Stored dataset items
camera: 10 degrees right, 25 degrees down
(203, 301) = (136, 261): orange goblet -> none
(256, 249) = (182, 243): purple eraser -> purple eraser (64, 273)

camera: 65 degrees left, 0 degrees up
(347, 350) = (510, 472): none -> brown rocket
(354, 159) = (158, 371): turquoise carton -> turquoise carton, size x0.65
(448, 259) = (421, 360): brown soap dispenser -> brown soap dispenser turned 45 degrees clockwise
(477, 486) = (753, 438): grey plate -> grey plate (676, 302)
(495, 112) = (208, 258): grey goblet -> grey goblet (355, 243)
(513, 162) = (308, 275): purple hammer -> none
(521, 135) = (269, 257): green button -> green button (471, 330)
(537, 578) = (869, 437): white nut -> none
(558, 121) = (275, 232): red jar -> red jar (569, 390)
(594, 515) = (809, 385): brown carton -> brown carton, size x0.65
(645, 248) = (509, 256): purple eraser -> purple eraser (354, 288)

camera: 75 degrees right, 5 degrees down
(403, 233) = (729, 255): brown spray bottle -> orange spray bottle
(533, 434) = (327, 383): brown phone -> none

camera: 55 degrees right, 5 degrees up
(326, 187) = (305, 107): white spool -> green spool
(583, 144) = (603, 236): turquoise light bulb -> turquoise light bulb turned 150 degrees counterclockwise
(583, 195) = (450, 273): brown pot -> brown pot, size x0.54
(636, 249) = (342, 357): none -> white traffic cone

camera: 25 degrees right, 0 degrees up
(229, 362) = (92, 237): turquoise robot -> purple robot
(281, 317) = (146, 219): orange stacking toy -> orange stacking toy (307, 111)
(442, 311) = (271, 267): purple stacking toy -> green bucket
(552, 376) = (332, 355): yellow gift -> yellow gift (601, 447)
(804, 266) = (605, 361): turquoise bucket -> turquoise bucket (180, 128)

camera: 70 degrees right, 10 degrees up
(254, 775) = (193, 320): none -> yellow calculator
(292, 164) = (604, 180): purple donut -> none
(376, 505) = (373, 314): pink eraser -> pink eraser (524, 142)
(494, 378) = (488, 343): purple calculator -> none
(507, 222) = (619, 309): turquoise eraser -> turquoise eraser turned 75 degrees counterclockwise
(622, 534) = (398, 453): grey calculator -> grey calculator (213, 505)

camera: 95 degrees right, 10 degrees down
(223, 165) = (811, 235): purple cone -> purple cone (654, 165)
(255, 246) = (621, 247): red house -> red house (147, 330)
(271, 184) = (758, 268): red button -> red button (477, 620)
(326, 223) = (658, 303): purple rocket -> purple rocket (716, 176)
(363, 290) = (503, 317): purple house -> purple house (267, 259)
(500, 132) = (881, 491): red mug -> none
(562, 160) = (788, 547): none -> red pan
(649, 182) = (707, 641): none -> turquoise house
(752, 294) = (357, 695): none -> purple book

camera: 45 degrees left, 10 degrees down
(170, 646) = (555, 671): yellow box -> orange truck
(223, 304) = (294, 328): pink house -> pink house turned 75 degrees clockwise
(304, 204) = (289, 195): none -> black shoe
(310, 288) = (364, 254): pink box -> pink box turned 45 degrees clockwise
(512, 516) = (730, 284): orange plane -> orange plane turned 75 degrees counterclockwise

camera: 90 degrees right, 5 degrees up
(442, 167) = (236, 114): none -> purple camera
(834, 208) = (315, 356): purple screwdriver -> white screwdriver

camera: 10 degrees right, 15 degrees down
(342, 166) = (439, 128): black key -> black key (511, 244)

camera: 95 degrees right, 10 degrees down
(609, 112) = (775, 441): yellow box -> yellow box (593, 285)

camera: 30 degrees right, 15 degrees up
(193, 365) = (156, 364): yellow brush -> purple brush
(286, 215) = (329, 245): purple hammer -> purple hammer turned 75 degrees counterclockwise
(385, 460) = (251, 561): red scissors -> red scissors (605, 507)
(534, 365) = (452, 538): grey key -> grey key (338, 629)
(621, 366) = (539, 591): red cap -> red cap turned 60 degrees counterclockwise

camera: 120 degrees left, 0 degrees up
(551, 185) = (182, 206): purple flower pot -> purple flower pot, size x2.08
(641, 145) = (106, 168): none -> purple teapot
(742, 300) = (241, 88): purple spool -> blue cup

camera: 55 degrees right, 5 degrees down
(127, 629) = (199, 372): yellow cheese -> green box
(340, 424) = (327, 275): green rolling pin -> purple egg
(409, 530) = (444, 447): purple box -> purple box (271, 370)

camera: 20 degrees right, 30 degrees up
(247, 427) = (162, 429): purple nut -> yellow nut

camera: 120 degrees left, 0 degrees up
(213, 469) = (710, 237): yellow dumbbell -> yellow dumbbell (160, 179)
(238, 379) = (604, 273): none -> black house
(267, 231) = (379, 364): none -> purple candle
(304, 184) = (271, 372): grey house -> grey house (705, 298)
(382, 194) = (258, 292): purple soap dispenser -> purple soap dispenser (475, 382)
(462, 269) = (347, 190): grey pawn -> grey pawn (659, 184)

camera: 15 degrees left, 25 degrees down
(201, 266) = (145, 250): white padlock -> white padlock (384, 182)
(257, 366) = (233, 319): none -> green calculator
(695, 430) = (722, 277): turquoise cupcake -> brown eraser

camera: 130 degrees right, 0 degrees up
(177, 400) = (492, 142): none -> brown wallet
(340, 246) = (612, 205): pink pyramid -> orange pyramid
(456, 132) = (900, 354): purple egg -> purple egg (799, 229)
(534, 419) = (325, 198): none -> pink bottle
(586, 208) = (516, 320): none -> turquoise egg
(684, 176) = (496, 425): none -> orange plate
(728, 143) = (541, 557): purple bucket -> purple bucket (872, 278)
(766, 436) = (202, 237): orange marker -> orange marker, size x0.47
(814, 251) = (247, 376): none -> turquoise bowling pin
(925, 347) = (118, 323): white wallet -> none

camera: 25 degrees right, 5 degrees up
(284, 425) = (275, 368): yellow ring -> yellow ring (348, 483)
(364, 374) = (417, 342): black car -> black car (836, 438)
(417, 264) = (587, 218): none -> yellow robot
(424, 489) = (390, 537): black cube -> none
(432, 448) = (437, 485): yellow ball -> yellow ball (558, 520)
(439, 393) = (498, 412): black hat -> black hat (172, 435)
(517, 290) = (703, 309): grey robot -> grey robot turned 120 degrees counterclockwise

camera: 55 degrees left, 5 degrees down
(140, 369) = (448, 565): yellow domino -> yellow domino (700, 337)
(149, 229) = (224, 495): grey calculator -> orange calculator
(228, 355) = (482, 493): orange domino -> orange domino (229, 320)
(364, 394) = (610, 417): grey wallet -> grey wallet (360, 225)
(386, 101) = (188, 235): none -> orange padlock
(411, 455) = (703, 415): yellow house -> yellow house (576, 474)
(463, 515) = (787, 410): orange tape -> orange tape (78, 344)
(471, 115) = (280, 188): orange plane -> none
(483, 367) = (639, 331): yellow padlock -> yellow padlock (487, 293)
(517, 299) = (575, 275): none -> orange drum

*WORK INSTRUCTIONS*. Within the data above, the lines from the one with "(213, 469) = (710, 237): yellow" to the one with "(304, 184) = (271, 372): grey" must be repeated exactly; no other line belongs in the answer.

*YOUR SOLUTION*.
(213, 469) = (710, 237): yellow dumbbell -> yellow dumbbell (160, 179)
(238, 379) = (604, 273): none -> black house
(267, 231) = (379, 364): none -> purple candle
(304, 184) = (271, 372): grey house -> grey house (705, 298)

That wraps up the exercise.